» **WHAT TO DO**: Take the lines below beginning at the line that has "C201: 2.2uF (plus" and stopping after the line that has "U207 pin OB: N028 -> N018", and print them exactly as they are, with no other lines.

» **SUPPLIED INFORMATION**:
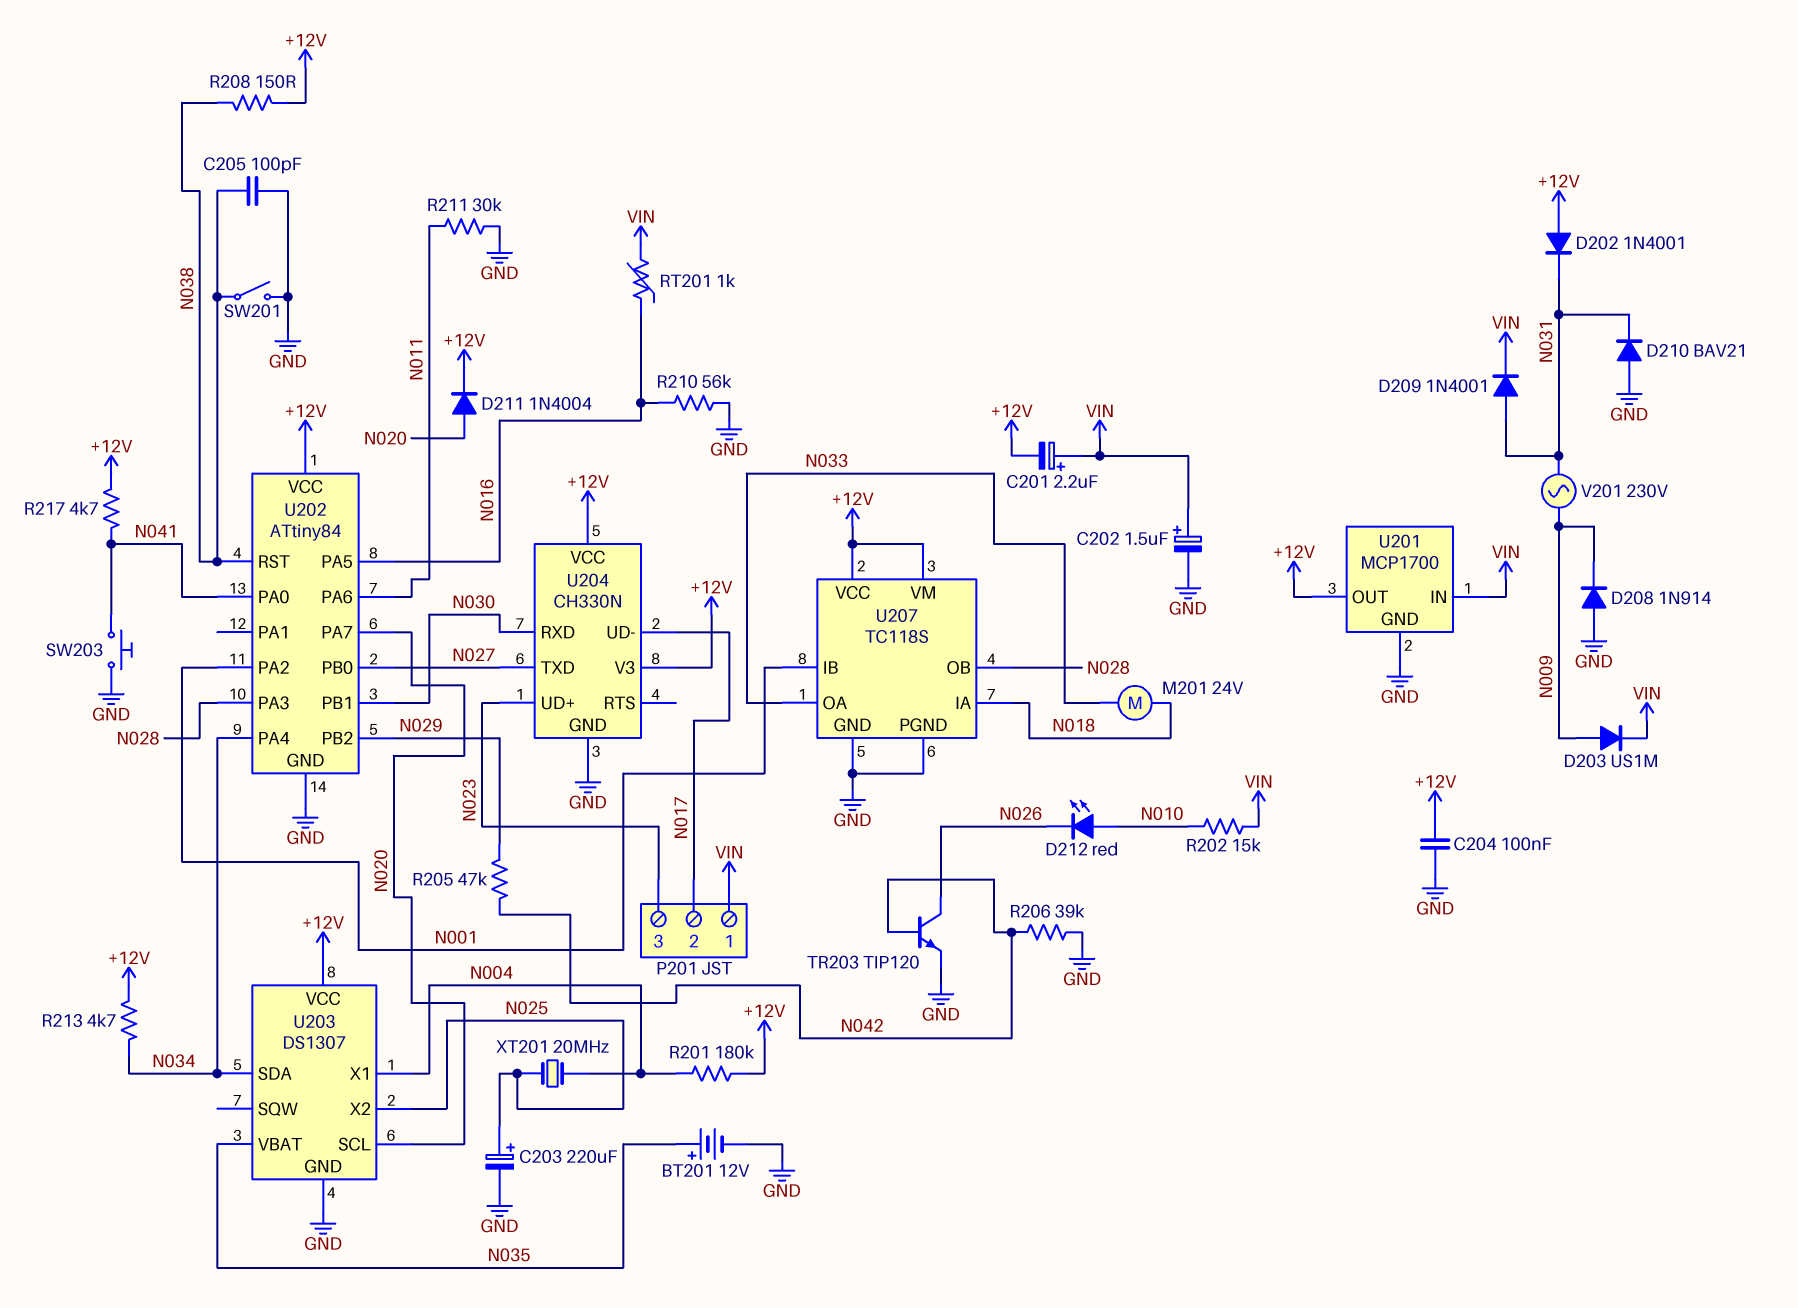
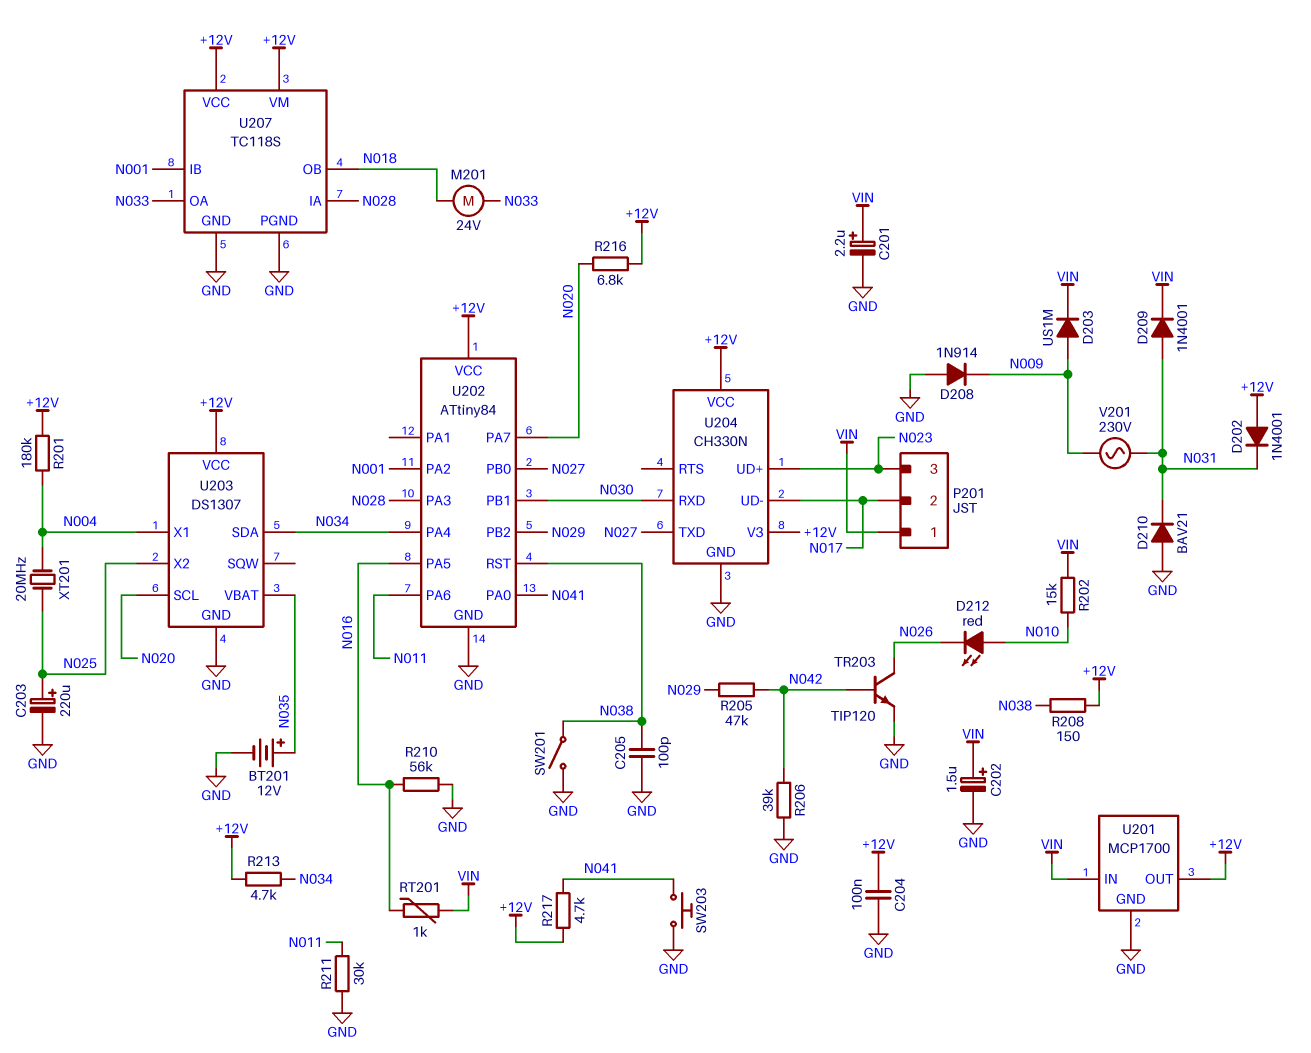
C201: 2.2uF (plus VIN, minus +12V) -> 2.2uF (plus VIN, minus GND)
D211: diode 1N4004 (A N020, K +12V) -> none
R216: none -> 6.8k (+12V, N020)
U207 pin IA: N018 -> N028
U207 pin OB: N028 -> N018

* * *

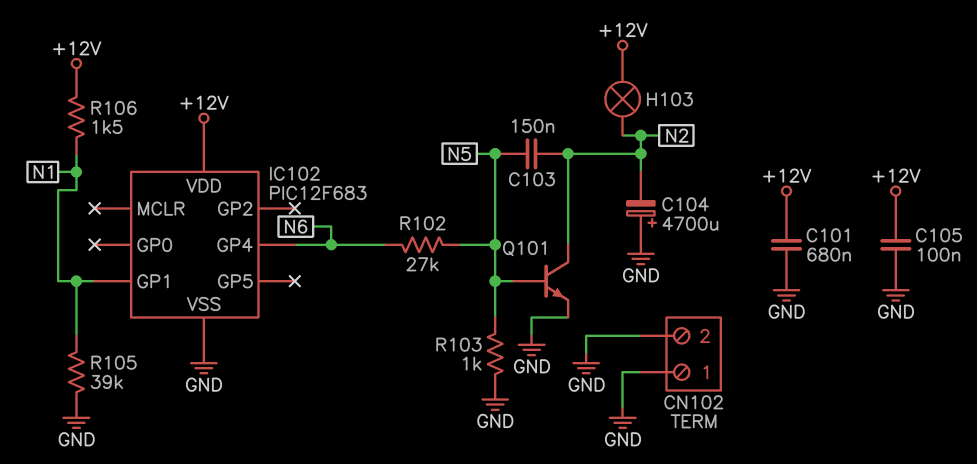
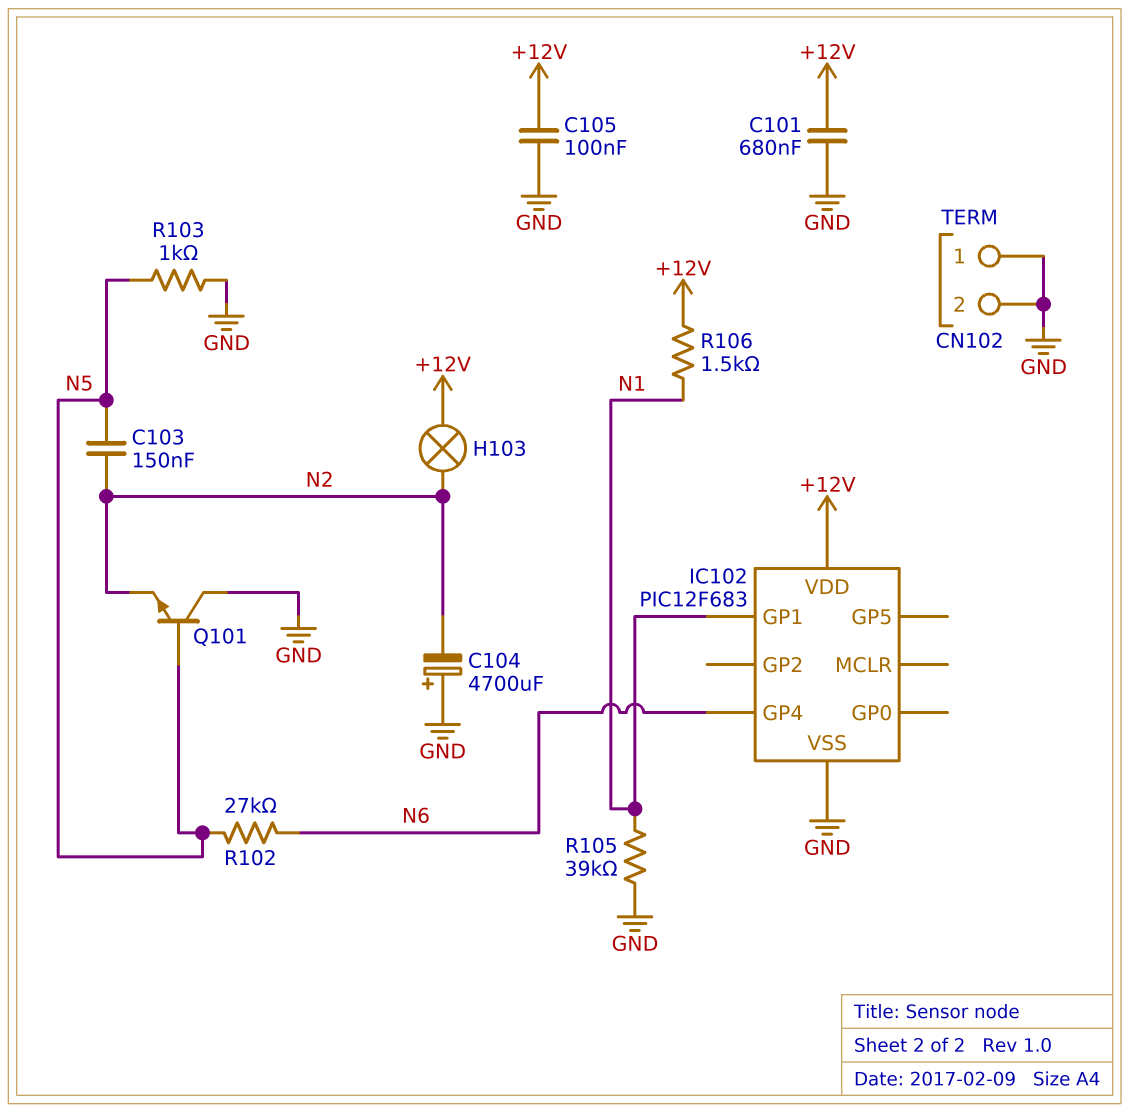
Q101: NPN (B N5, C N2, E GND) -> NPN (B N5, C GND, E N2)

» **SOLVED PROBLEM**:
C201: 2.2uF (plus VIN, minus +12V) -> 2.2uF (plus VIN, minus GND)
D211: diode 1N4004 (A N020, K +12V) -> none
R216: none -> 6.8k (+12V, N020)
U207 pin IA: N018 -> N028
U207 pin OB: N028 -> N018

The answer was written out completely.